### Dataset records
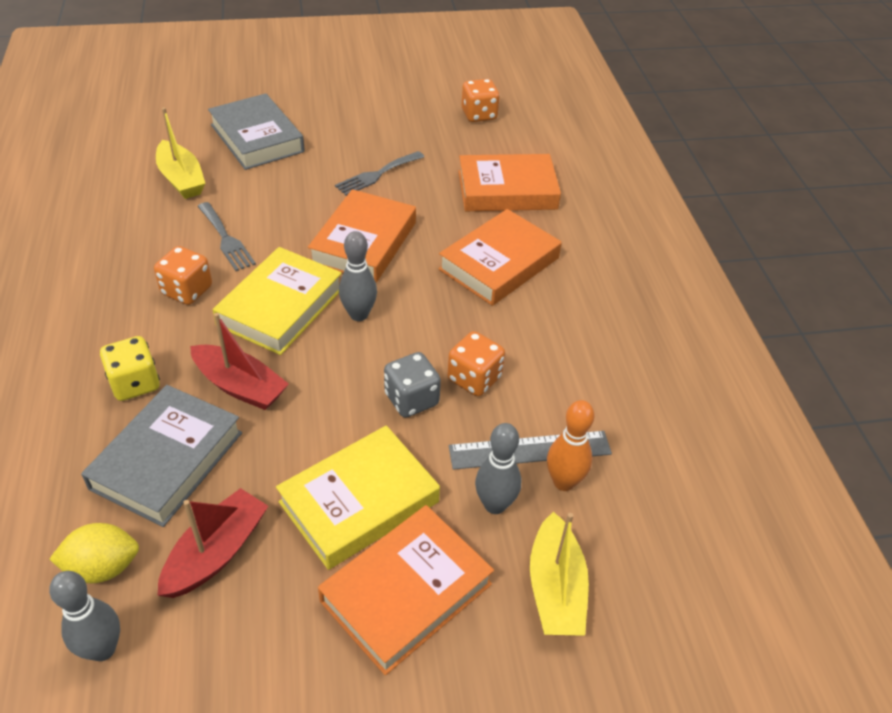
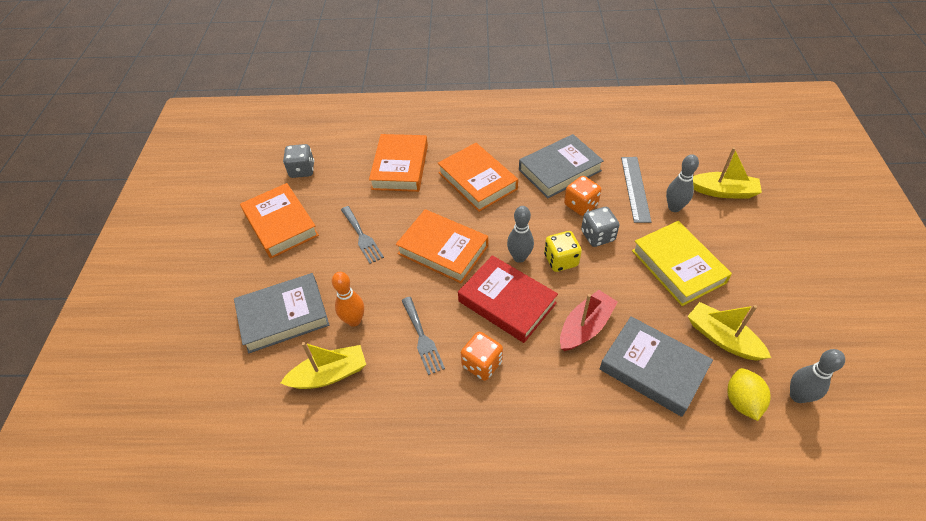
camera: 75 degrees left, 5 degrees up
(135, 383) = (581, 394): yellow dice -> yellow dice (561, 260)
(216, 553) = (722, 338): red boat -> yellow boat
(226, 239) = (422, 338): grey fork -> grey fork turned 90 degrees clockwise
(280, 307) = (507, 302): yellow book -> red book
(406, 592) = (735, 250): orange book -> orange book (281, 224)
(479, 115) = (302, 170): orange dice -> grey dice
(547, 352) = (559, 170): none -> grey book
(564, 482) = (656, 178): orange bowling pin -> orange bowling pin (354, 320)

### TASK TO CARRY OUT
Could you reproduce the records above exactly, leaving out the pictures?

### SOLUTION TO THE EXERCISE
camera: 75 degrees left, 5 degrees up
(135, 383) = (581, 394): yellow dice -> yellow dice (561, 260)
(216, 553) = (722, 338): red boat -> yellow boat
(226, 239) = (422, 338): grey fork -> grey fork turned 90 degrees clockwise
(280, 307) = (507, 302): yellow book -> red book
(406, 592) = (735, 250): orange book -> orange book (281, 224)
(479, 115) = (302, 170): orange dice -> grey dice
(547, 352) = (559, 170): none -> grey book
(564, 482) = (656, 178): orange bowling pin -> orange bowling pin (354, 320)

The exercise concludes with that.